§ DATA SHOWN:
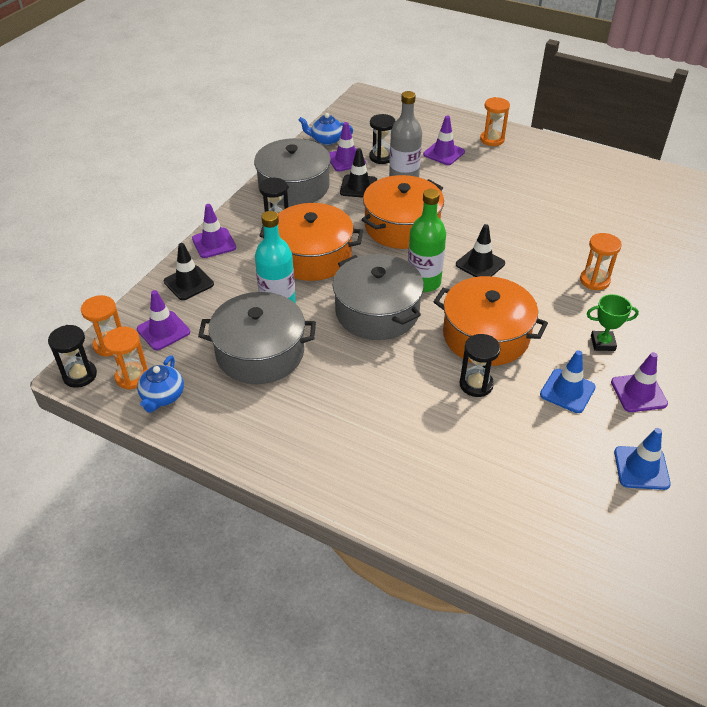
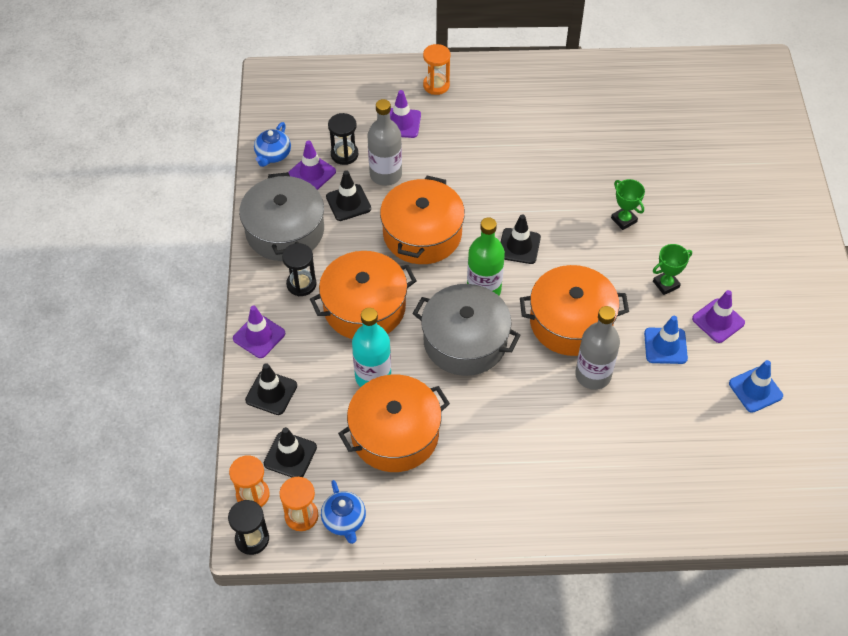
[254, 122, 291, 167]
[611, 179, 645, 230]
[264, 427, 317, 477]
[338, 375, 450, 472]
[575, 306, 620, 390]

§ YOUR GOAL:
I'd like the material above repeated exactly, with the pictures omitted.

§ TASK OUTPUT:
[254, 122, 291, 167]
[611, 179, 645, 230]
[264, 427, 317, 477]
[338, 375, 450, 472]
[575, 306, 620, 390]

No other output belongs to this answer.